EXERCISE PROMPT:
Only the lines from the one containing "brown circle: (55, 92) -> (29, 127), moved" to the end of the records belong in the copy. Reproduce them word for word and drop the pictures.

++++ DATA FOR THE TASK

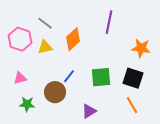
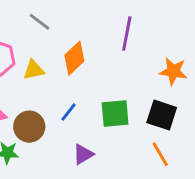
gray line: (45, 23) -> (39, 22), moved
brown circle: (55, 92) -> (29, 127), moved
purple triangle: (89, 111) -> (83, 154), moved

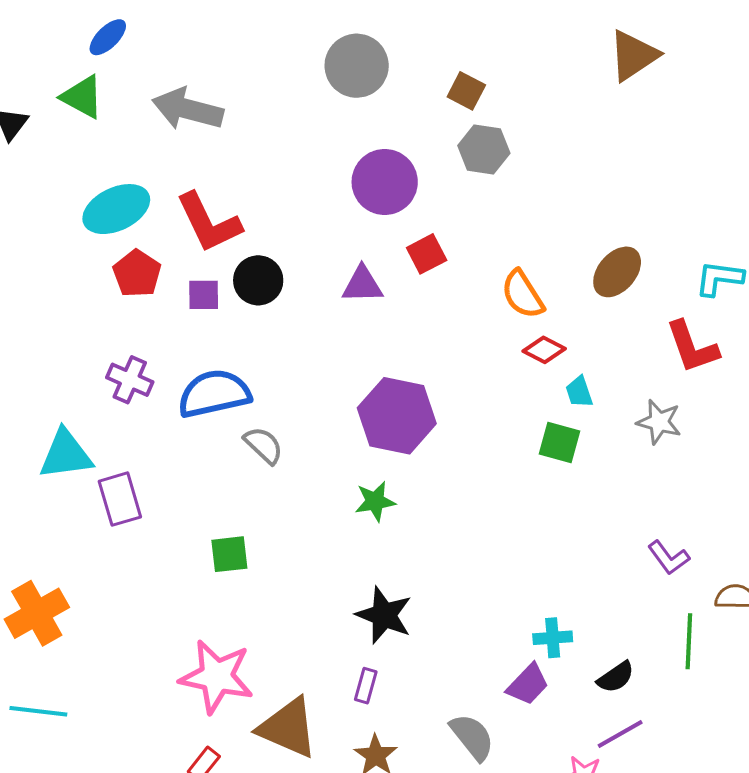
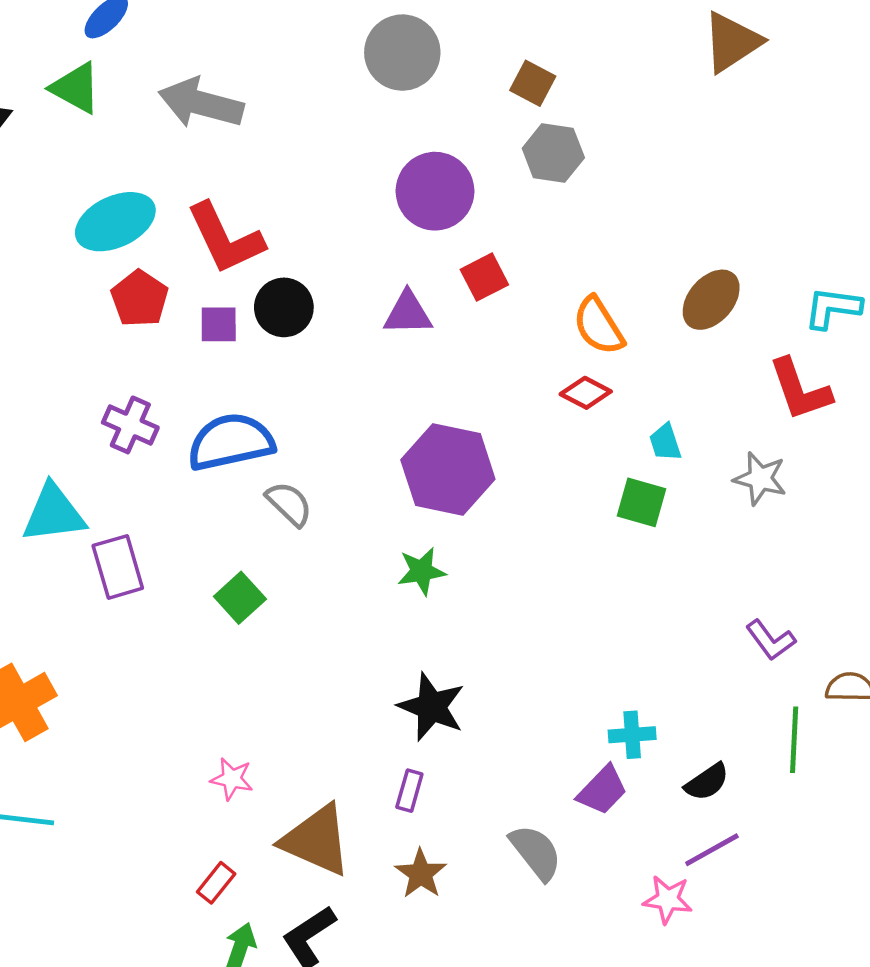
red diamond: (544, 350) -> (586, 393), moved
green square: (229, 554) -> (240, 598), moved, turned -36
pink star: (217, 677) -> (232, 779), size x0.5

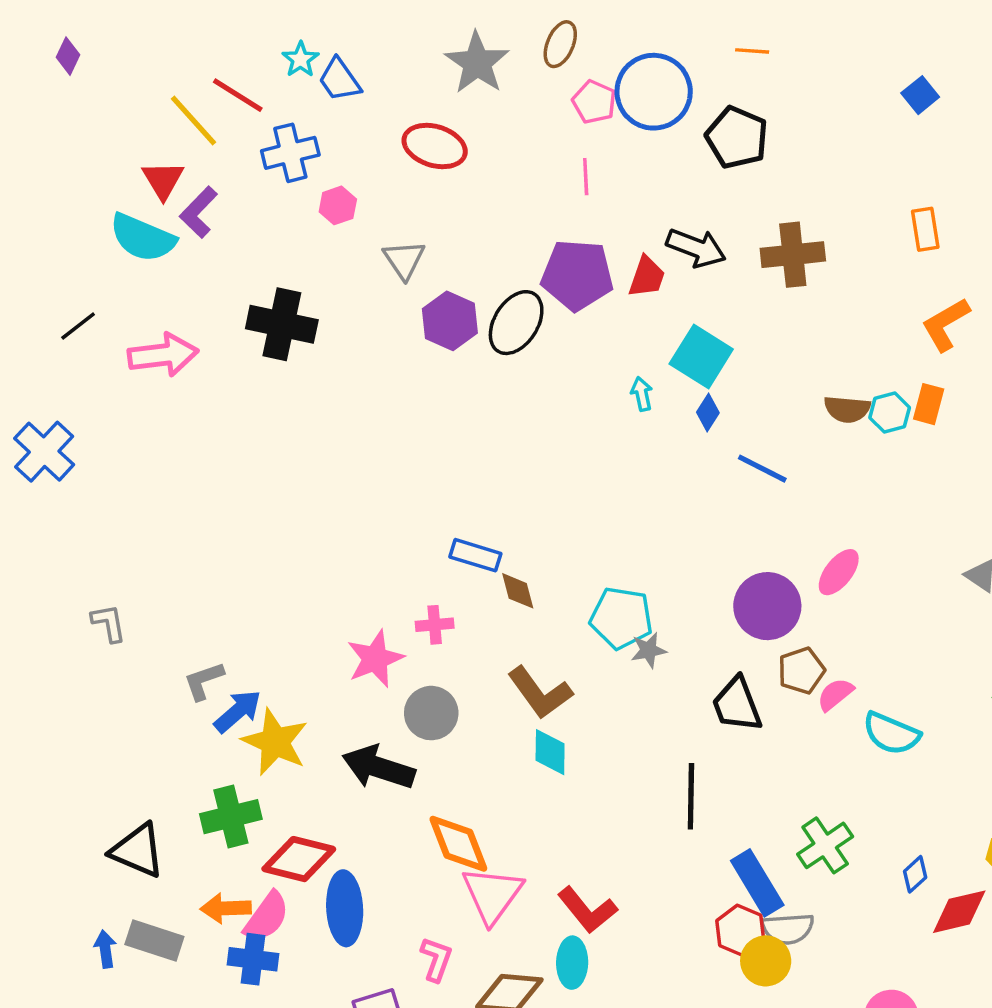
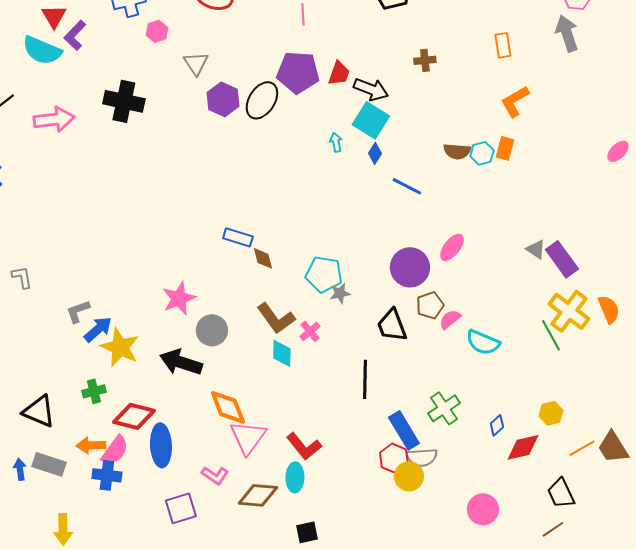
black arrow: (696, 248) -> (371, 89), moved
brown cross: (793, 255) -> (425, 60), size x0.6
pink cross: (435, 625) -> (310, 331), moved, turned -35
green cross: (231, 817) -> (94, 391), size x0.7
pink L-shape: (436, 959) -> (215, 475), turned 104

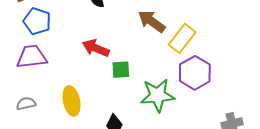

++++++++

FINISHED TASK:
brown circle: (55, 92) -> (29, 127), moved
purple triangle: (89, 111) -> (83, 154), moved

red diamond: (544, 350) -> (586, 393), moved
green square: (229, 554) -> (240, 598), moved, turned -36
pink star: (217, 677) -> (232, 779), size x0.5

black arrow: (696, 248) -> (371, 89), moved
brown cross: (793, 255) -> (425, 60), size x0.6
pink cross: (435, 625) -> (310, 331), moved, turned -35
green cross: (231, 817) -> (94, 391), size x0.7
pink L-shape: (436, 959) -> (215, 475), turned 104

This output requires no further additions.